(Dataset excerpts)
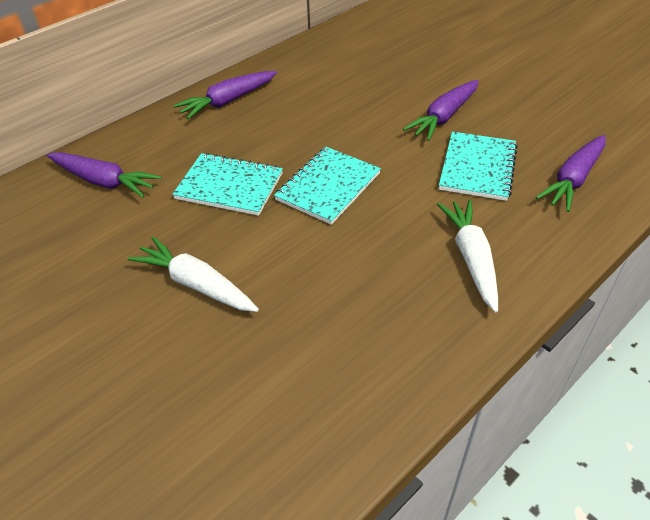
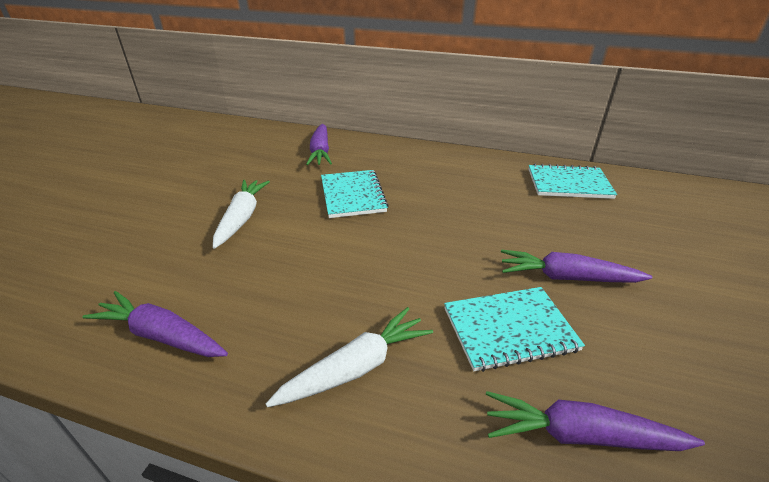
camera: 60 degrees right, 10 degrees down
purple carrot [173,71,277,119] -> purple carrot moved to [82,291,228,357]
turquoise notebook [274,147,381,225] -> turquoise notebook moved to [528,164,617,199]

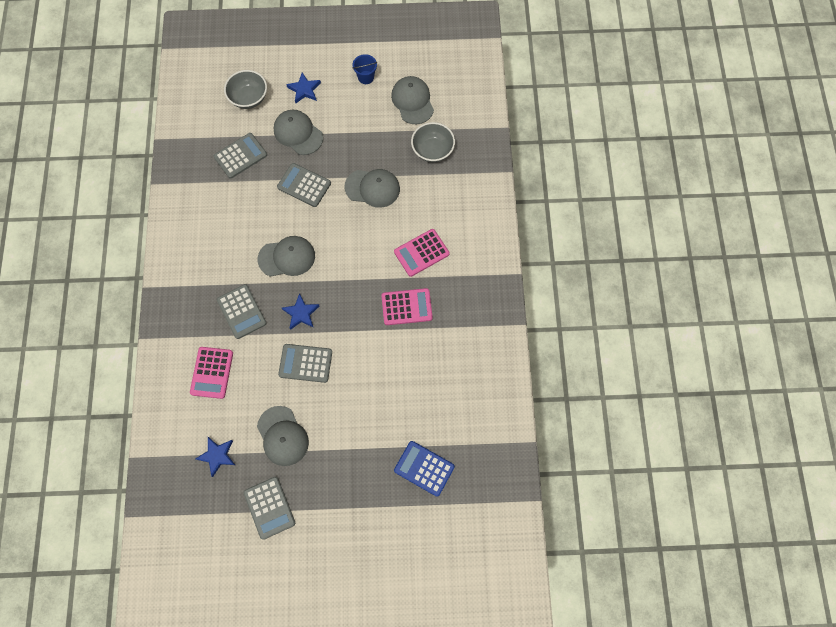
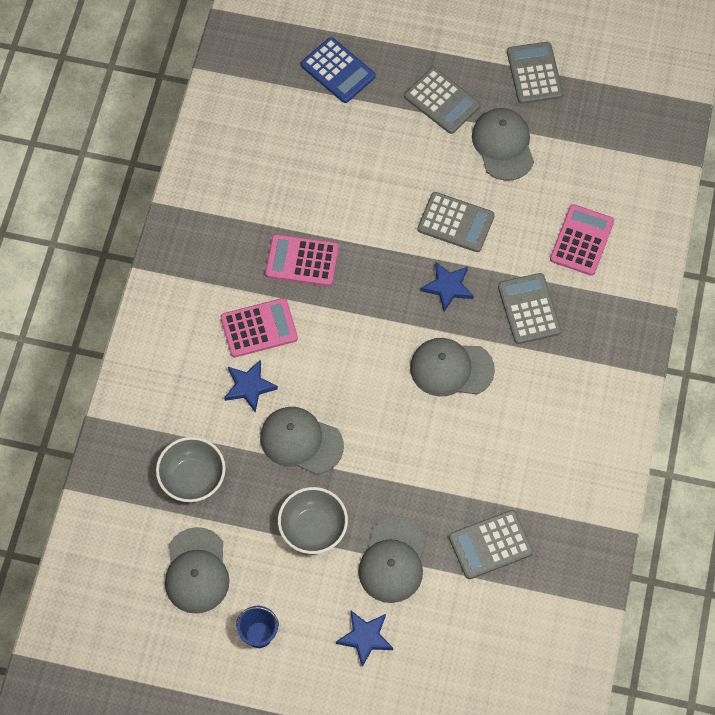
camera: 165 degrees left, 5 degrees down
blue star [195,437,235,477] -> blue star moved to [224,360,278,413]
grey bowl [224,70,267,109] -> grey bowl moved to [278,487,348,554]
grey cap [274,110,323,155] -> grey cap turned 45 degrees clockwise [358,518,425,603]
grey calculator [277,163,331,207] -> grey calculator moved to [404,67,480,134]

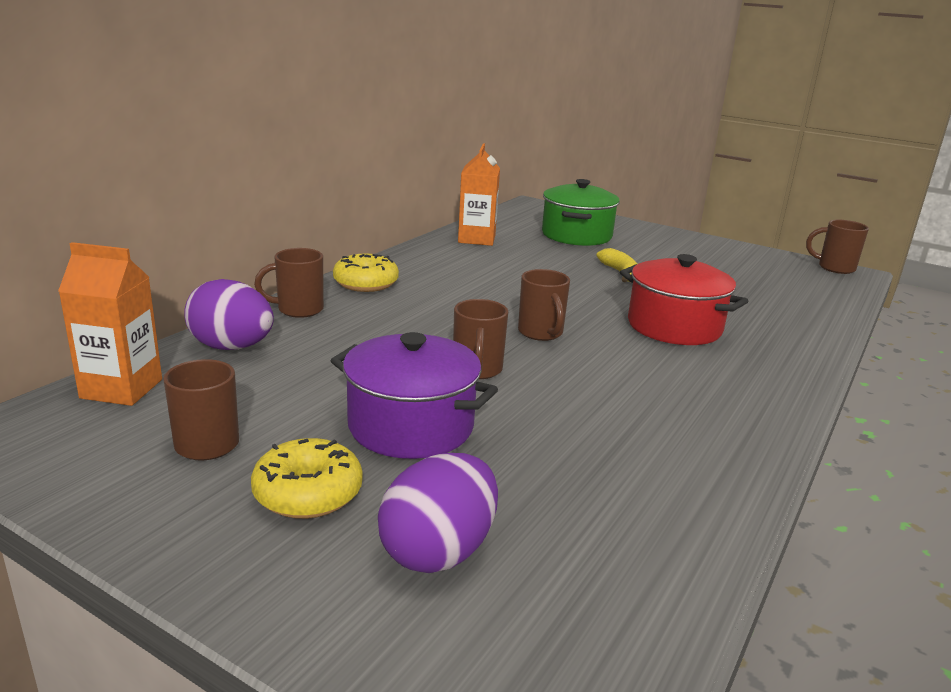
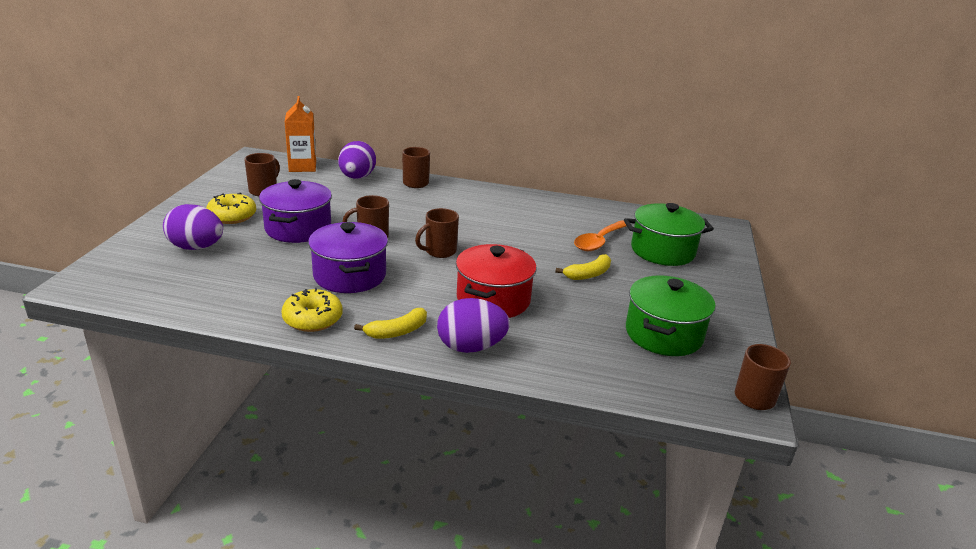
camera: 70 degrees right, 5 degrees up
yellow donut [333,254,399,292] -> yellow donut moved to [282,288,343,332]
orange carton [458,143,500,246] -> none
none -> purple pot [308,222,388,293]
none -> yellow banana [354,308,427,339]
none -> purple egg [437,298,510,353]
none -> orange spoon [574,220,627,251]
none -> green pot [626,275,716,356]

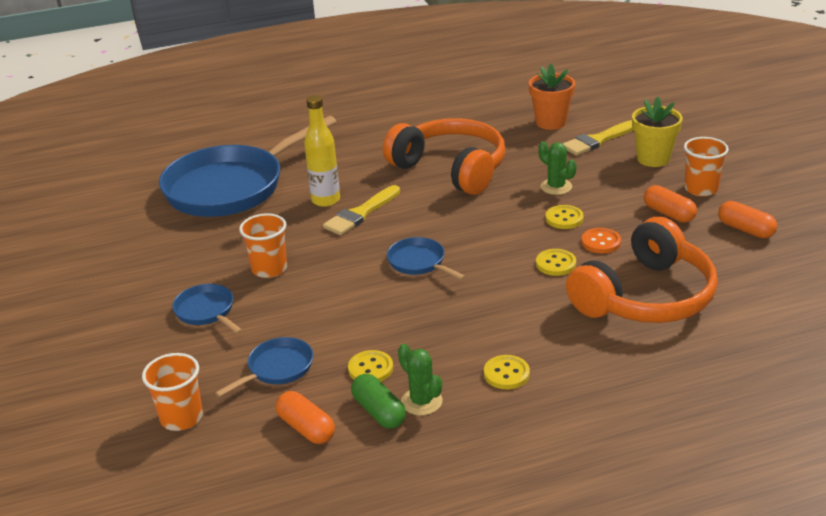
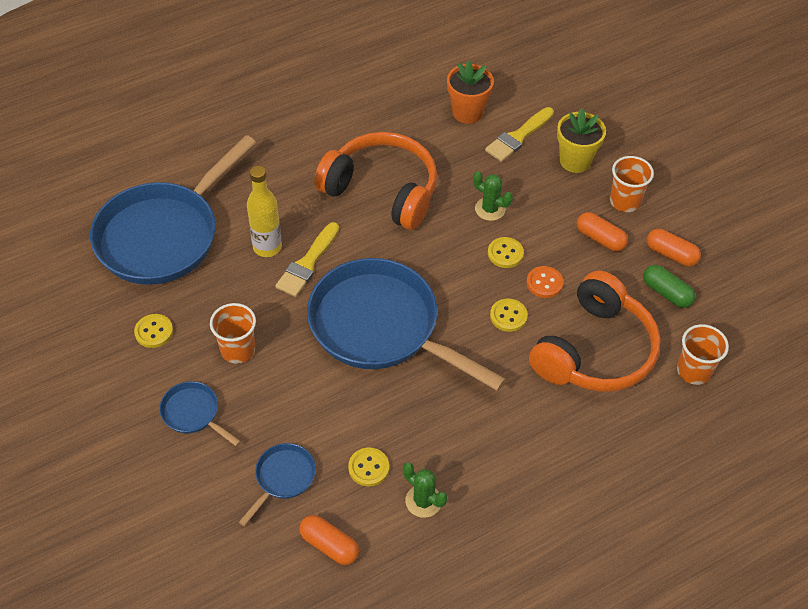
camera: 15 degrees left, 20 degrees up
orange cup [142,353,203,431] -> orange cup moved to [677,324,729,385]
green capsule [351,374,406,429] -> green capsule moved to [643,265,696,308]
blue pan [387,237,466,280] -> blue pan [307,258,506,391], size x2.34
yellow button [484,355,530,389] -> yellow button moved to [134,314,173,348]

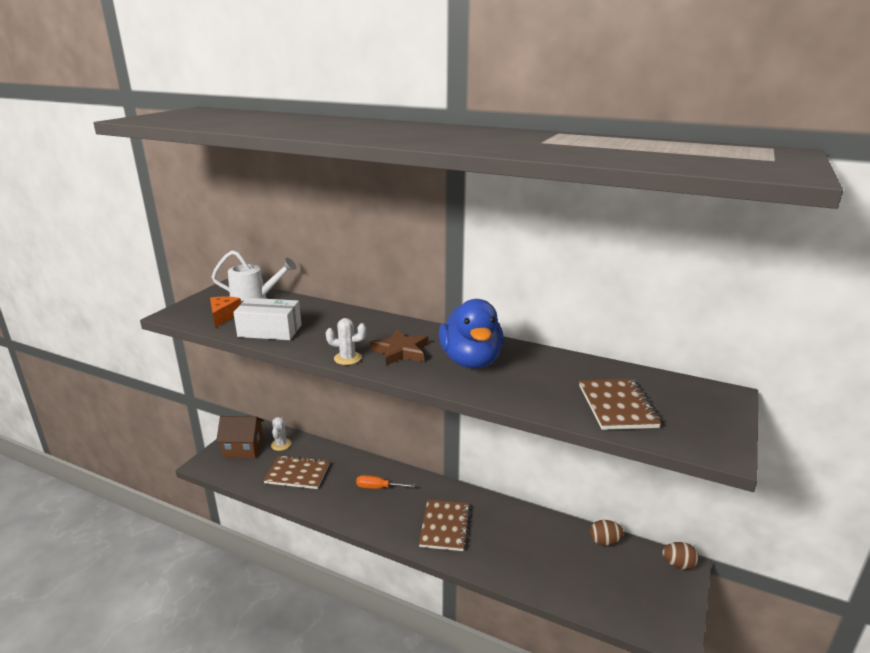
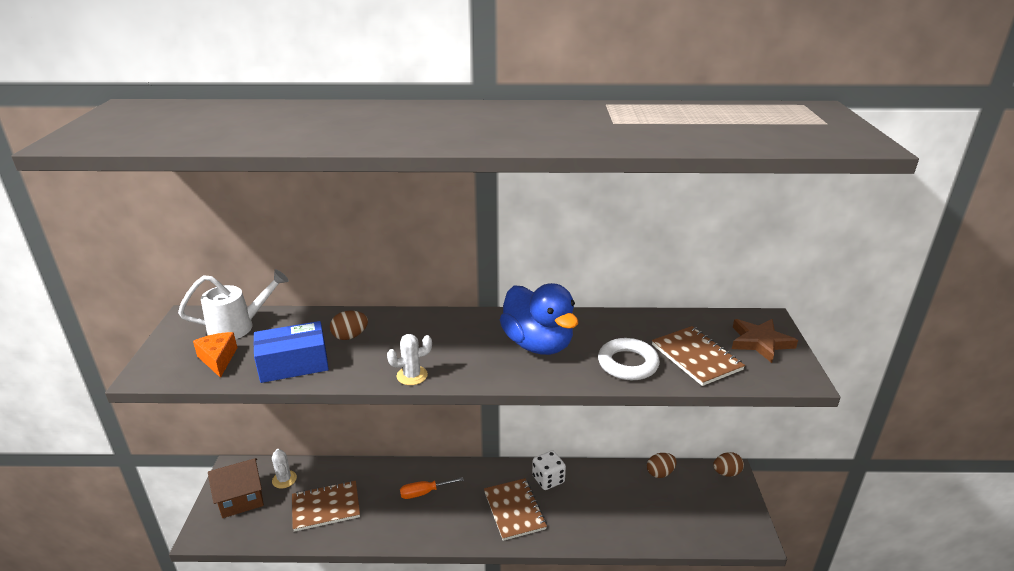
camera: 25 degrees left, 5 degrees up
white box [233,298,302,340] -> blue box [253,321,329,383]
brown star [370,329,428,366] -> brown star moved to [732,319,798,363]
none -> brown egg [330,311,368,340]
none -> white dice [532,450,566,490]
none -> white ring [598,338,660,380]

■ **WHAT THE EXERCISE ASKS**: From the data above, return only the lines starting at the line that holds "grey bowl [224,70,267,109]" and ending at the line that holds "camera: 25 degrees left, 5 degrees up", word for word and without pictures.

■ **ANSWER FOR THIS EXERCISE**:
grey bowl [224,70,267,109] -> grey bowl moved to [278,487,348,554]
grey cap [274,110,323,155] -> grey cap turned 45 degrees clockwise [358,518,425,603]
grey calculator [277,163,331,207] -> grey calculator moved to [404,67,480,134]

camera: 70 degrees right, 5 degrees up
yellow donut [333,254,399,292] -> yellow donut moved to [282,288,343,332]
orange carton [458,143,500,246] -> none
none -> purple pot [308,222,388,293]
none -> yellow banana [354,308,427,339]
none -> purple egg [437,298,510,353]
none -> orange spoon [574,220,627,251]
none -> green pot [626,275,716,356]

camera: 15 degrees left, 20 degrees up
orange cup [142,353,203,431] -> orange cup moved to [677,324,729,385]
green capsule [351,374,406,429] -> green capsule moved to [643,265,696,308]
blue pan [387,237,466,280] -> blue pan [307,258,506,391], size x2.34
yellow button [484,355,530,389] -> yellow button moved to [134,314,173,348]

camera: 25 degrees left, 5 degrees up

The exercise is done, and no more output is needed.